Data in this exercise START

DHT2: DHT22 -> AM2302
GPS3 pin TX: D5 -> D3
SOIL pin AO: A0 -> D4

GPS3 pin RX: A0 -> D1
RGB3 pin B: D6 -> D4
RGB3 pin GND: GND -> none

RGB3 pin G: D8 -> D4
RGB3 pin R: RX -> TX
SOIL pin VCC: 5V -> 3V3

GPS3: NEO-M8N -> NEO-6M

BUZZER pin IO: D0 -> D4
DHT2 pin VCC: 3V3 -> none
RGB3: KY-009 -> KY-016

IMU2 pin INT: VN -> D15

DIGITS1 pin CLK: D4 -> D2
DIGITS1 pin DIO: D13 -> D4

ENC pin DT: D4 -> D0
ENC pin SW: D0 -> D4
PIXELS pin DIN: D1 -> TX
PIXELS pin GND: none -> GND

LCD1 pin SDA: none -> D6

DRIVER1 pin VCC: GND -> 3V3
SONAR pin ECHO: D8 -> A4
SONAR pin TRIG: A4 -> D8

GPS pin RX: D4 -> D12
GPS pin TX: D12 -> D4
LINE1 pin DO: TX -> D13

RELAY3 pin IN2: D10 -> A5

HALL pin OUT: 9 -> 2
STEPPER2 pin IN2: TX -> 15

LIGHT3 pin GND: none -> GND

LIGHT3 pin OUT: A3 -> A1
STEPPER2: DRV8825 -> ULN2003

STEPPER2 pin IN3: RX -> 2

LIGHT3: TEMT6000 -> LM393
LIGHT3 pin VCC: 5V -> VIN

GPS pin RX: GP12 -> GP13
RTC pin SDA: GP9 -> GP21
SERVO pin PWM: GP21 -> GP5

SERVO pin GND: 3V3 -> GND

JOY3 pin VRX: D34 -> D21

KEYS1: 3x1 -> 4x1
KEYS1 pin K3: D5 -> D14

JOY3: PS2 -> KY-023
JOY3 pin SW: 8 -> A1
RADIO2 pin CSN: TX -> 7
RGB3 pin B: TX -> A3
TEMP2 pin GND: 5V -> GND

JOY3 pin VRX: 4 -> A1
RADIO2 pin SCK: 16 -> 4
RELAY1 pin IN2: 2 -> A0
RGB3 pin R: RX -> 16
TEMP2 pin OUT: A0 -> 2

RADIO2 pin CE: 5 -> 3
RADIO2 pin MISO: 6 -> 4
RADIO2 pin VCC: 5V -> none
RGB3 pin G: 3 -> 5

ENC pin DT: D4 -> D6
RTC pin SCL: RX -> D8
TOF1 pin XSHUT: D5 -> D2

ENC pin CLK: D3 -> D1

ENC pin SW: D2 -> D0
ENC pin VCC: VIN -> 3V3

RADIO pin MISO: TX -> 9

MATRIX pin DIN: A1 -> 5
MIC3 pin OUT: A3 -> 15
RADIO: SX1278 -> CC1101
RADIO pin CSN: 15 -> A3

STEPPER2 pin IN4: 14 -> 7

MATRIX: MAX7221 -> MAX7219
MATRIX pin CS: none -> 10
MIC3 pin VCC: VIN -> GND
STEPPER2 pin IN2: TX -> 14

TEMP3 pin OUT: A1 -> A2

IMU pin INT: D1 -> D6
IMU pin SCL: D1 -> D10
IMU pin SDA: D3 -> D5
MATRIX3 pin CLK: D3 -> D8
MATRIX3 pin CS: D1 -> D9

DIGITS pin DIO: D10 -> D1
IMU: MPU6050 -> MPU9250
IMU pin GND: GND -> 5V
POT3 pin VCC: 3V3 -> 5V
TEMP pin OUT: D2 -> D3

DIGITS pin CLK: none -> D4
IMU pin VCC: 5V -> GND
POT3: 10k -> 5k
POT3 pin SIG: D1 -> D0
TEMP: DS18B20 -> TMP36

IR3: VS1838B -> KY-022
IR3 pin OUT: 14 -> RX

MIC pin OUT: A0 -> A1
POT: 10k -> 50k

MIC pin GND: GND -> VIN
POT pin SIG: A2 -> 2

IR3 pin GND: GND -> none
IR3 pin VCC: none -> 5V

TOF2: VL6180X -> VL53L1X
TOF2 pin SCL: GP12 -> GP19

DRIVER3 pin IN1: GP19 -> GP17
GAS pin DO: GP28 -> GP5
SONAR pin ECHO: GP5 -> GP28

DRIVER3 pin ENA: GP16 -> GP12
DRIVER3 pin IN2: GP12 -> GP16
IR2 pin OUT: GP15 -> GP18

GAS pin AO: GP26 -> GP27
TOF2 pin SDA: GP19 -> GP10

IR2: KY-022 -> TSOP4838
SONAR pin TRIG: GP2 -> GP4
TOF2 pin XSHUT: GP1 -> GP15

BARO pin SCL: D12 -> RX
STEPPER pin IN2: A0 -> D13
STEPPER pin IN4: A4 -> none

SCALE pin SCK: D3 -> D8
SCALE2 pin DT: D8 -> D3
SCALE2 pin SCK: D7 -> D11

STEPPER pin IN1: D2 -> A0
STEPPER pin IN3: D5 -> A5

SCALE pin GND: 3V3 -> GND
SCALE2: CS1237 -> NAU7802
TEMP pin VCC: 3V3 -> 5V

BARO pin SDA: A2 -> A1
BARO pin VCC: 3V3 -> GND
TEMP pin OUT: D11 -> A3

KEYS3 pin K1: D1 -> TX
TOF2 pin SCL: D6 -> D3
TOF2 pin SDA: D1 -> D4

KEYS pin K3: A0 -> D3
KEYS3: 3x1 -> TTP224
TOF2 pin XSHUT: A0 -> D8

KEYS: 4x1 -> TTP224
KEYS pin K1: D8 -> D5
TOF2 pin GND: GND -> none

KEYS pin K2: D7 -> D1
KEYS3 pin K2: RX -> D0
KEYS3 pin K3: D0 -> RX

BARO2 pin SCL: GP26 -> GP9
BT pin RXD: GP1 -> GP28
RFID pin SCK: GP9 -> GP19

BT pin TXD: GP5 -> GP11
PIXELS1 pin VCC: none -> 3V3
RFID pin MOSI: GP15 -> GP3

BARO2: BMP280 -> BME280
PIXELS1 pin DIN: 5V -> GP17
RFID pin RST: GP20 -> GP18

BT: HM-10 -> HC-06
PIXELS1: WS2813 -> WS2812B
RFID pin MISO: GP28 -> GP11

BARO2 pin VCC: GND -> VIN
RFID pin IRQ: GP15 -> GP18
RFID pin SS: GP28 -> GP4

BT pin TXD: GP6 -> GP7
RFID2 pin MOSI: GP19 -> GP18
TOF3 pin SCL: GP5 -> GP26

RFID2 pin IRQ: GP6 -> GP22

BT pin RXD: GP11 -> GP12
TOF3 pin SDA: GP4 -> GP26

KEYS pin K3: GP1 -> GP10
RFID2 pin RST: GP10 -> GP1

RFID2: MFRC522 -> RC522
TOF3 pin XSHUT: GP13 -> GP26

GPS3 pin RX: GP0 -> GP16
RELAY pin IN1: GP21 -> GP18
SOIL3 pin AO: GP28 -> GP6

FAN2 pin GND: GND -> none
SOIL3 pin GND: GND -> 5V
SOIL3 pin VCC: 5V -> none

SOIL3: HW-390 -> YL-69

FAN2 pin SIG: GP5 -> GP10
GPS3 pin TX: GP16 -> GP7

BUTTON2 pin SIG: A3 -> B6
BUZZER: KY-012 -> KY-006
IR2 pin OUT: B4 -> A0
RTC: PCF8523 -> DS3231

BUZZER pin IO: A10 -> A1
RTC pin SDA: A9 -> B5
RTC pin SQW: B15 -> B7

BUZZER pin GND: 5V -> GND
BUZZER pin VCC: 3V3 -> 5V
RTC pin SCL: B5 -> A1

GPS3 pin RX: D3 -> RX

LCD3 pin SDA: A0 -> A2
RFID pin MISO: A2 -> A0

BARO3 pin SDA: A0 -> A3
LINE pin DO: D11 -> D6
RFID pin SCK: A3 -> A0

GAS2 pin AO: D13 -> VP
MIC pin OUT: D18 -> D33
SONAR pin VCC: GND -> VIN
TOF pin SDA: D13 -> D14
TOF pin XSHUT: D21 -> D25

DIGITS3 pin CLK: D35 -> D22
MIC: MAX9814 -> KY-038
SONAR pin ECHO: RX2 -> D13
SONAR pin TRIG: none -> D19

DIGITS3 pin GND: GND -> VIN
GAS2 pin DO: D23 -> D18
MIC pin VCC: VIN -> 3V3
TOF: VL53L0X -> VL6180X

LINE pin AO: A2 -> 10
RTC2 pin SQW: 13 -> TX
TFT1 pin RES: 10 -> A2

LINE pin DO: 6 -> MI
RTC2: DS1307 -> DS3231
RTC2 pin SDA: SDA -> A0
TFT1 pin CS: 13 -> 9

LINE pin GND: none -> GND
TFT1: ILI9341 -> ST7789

Data in this exercise END

Begin at the top of the records above and quote each line exactly, ending with the line that contains "LIGHT3 pin GND: none -> GND".

DHT2: DHT22 -> AM2302
GPS3 pin TX: D5 -> D3
SOIL pin AO: A0 -> D4

GPS3 pin RX: A0 -> D1
RGB3 pin B: D6 -> D4
RGB3 pin GND: GND -> none

RGB3 pin G: D8 -> D4
RGB3 pin R: RX -> TX
SOIL pin VCC: 5V -> 3V3

GPS3: NEO-M8N -> NEO-6M

BUZZER pin IO: D0 -> D4
DHT2 pin VCC: 3V3 -> none
RGB3: KY-009 -> KY-016

IMU2 pin INT: VN -> D15

DIGITS1 pin CLK: D4 -> D2
DIGITS1 pin DIO: D13 -> D4

ENC pin DT: D4 -> D0
ENC pin SW: D0 -> D4
PIXELS pin DIN: D1 -> TX
PIXELS pin GND: none -> GND

LCD1 pin SDA: none -> D6

DRIVER1 pin VCC: GND -> 3V3
SONAR pin ECHO: D8 -> A4
SONAR pin TRIG: A4 -> D8

GPS pin RX: D4 -> D12
GPS pin TX: D12 -> D4
LINE1 pin DO: TX -> D13

RELAY3 pin IN2: D10 -> A5

HALL pin OUT: 9 -> 2
STEPPER2 pin IN2: TX -> 15

LIGHT3 pin GND: none -> GND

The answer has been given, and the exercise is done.